→ Exercise directions
Nothing in the data may be omitted; output it all verbatim.

Top of Input data

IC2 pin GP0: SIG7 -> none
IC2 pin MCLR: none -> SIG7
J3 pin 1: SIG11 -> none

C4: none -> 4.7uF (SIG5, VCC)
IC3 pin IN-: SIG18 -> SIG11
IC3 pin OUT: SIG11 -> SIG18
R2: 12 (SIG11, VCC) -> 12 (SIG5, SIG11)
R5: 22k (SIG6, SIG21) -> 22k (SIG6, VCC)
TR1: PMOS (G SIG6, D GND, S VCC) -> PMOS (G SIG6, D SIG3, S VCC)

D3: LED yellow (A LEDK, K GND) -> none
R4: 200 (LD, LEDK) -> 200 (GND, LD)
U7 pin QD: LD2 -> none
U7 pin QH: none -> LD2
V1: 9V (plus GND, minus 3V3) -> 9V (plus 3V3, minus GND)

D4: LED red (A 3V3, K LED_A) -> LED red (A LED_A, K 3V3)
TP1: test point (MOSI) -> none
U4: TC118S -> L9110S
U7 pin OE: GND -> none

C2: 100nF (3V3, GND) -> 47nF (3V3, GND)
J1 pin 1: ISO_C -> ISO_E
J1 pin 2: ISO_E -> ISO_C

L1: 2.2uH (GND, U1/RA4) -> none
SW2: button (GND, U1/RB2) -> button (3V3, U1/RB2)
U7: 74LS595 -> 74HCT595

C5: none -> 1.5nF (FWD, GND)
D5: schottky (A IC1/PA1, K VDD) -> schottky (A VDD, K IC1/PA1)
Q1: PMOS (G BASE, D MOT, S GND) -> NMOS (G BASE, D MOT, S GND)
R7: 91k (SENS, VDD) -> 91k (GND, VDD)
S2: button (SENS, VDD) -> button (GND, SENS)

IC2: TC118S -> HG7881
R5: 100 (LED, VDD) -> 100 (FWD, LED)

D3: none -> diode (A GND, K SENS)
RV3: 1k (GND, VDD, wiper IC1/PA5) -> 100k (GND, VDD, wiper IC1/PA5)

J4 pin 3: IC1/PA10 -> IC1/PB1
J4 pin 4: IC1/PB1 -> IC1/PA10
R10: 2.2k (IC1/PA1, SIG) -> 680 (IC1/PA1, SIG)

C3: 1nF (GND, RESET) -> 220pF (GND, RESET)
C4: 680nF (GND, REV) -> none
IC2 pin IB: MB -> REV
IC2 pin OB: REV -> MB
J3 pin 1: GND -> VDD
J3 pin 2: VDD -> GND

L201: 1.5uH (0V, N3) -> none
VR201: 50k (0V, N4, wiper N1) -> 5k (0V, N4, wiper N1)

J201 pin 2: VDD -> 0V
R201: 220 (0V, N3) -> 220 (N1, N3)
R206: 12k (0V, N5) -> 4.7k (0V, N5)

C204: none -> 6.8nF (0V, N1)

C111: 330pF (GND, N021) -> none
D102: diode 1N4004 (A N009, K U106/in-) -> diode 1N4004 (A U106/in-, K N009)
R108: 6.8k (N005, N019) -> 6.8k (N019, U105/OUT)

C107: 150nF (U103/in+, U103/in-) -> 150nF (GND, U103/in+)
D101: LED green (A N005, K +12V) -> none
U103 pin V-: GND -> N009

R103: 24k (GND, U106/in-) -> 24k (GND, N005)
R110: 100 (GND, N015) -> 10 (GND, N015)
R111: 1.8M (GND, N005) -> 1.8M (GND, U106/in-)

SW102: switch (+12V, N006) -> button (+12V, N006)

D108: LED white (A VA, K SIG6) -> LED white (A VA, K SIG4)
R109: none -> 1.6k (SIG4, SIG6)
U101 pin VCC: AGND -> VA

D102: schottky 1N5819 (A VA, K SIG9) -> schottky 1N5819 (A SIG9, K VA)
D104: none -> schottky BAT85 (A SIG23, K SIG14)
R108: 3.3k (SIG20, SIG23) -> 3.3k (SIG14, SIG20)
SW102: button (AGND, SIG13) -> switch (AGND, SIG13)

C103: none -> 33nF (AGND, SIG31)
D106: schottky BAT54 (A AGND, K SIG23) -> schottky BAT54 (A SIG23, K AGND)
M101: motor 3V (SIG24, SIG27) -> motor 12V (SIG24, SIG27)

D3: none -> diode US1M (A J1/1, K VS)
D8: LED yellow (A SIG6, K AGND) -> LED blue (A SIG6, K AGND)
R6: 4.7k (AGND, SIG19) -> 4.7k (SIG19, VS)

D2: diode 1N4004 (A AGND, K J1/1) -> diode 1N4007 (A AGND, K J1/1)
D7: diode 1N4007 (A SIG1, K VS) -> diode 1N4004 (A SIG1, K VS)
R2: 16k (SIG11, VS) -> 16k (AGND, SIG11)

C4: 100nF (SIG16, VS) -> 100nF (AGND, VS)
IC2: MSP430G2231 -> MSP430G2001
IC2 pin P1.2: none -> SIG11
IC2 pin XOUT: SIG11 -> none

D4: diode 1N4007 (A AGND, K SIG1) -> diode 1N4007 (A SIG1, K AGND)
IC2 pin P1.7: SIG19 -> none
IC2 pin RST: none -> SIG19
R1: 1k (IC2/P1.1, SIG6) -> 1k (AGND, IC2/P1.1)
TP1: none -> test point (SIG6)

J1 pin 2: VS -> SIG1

Bottom of Input data

→ Answer for this exercise
IC2 pin GP0: SIG7 -> none
IC2 pin MCLR: none -> SIG7
J3 pin 1: SIG11 -> none

C4: none -> 4.7uF (SIG5, VCC)
IC3 pin IN-: SIG18 -> SIG11
IC3 pin OUT: SIG11 -> SIG18
R2: 12 (SIG11, VCC) -> 12 (SIG5, SIG11)
R5: 22k (SIG6, SIG21) -> 22k (SIG6, VCC)
TR1: PMOS (G SIG6, D GND, S VCC) -> PMOS (G SIG6, D SIG3, S VCC)

D3: LED yellow (A LEDK, K GND) -> none
R4: 200 (LD, LEDK) -> 200 (GND, LD)
U7 pin QD: LD2 -> none
U7 pin QH: none -> LD2
V1: 9V (plus GND, minus 3V3) -> 9V (plus 3V3, minus GND)

D4: LED red (A 3V3, K LED_A) -> LED red (A LED_A, K 3V3)
TP1: test point (MOSI) -> none
U4: TC118S -> L9110S
U7 pin OE: GND -> none

C2: 100nF (3V3, GND) -> 47nF (3V3, GND)
J1 pin 1: ISO_C -> ISO_E
J1 pin 2: ISO_E -> ISO_C

L1: 2.2uH (GND, U1/RA4) -> none
SW2: button (GND, U1/RB2) -> button (3V3, U1/RB2)
U7: 74LS595 -> 74HCT595

C5: none -> 1.5nF (FWD, GND)
D5: schottky (A IC1/PA1, K VDD) -> schottky (A VDD, K IC1/PA1)
Q1: PMOS (G BASE, D MOT, S GND) -> NMOS (G BASE, D MOT, S GND)
R7: 91k (SENS, VDD) -> 91k (GND, VDD)
S2: button (SENS, VDD) -> button (GND, SENS)

IC2: TC118S -> HG7881
R5: 100 (LED, VDD) -> 100 (FWD, LED)

D3: none -> diode (A GND, K SENS)
RV3: 1k (GND, VDD, wiper IC1/PA5) -> 100k (GND, VDD, wiper IC1/PA5)

J4 pin 3: IC1/PA10 -> IC1/PB1
J4 pin 4: IC1/PB1 -> IC1/PA10
R10: 2.2k (IC1/PA1, SIG) -> 680 (IC1/PA1, SIG)

C3: 1nF (GND, RESET) -> 220pF (GND, RESET)
C4: 680nF (GND, REV) -> none
IC2 pin IB: MB -> REV
IC2 pin OB: REV -> MB
J3 pin 1: GND -> VDD
J3 pin 2: VDD -> GND

L201: 1.5uH (0V, N3) -> none
VR201: 50k (0V, N4, wiper N1) -> 5k (0V, N4, wiper N1)

J201 pin 2: VDD -> 0V
R201: 220 (0V, N3) -> 220 (N1, N3)
R206: 12k (0V, N5) -> 4.7k (0V, N5)

C204: none -> 6.8nF (0V, N1)

C111: 330pF (GND, N021) -> none
D102: diode 1N4004 (A N009, K U106/in-) -> diode 1N4004 (A U106/in-, K N009)
R108: 6.8k (N005, N019) -> 6.8k (N019, U105/OUT)

C107: 150nF (U103/in+, U103/in-) -> 150nF (GND, U103/in+)
D101: LED green (A N005, K +12V) -> none
U103 pin V-: GND -> N009

R103: 24k (GND, U106/in-) -> 24k (GND, N005)
R110: 100 (GND, N015) -> 10 (GND, N015)
R111: 1.8M (GND, N005) -> 1.8M (GND, U106/in-)

SW102: switch (+12V, N006) -> button (+12V, N006)

D108: LED white (A VA, K SIG6) -> LED white (A VA, K SIG4)
R109: none -> 1.6k (SIG4, SIG6)
U101 pin VCC: AGND -> VA

D102: schottky 1N5819 (A VA, K SIG9) -> schottky 1N5819 (A SIG9, K VA)
D104: none -> schottky BAT85 (A SIG23, K SIG14)
R108: 3.3k (SIG20, SIG23) -> 3.3k (SIG14, SIG20)
SW102: button (AGND, SIG13) -> switch (AGND, SIG13)

C103: none -> 33nF (AGND, SIG31)
D106: schottky BAT54 (A AGND, K SIG23) -> schottky BAT54 (A SIG23, K AGND)
M101: motor 3V (SIG24, SIG27) -> motor 12V (SIG24, SIG27)

D3: none -> diode US1M (A J1/1, K VS)
D8: LED yellow (A SIG6, K AGND) -> LED blue (A SIG6, K AGND)
R6: 4.7k (AGND, SIG19) -> 4.7k (SIG19, VS)

D2: diode 1N4004 (A AGND, K J1/1) -> diode 1N4007 (A AGND, K J1/1)
D7: diode 1N4007 (A SIG1, K VS) -> diode 1N4004 (A SIG1, K VS)
R2: 16k (SIG11, VS) -> 16k (AGND, SIG11)

C4: 100nF (SIG16, VS) -> 100nF (AGND, VS)
IC2: MSP430G2231 -> MSP430G2001
IC2 pin P1.2: none -> SIG11
IC2 pin XOUT: SIG11 -> none

D4: diode 1N4007 (A AGND, K SIG1) -> diode 1N4007 (A SIG1, K AGND)
IC2 pin P1.7: SIG19 -> none
IC2 pin RST: none -> SIG19
R1: 1k (IC2/P1.1, SIG6) -> 1k (AGND, IC2/P1.1)
TP1: none -> test point (SIG6)

J1 pin 2: VS -> SIG1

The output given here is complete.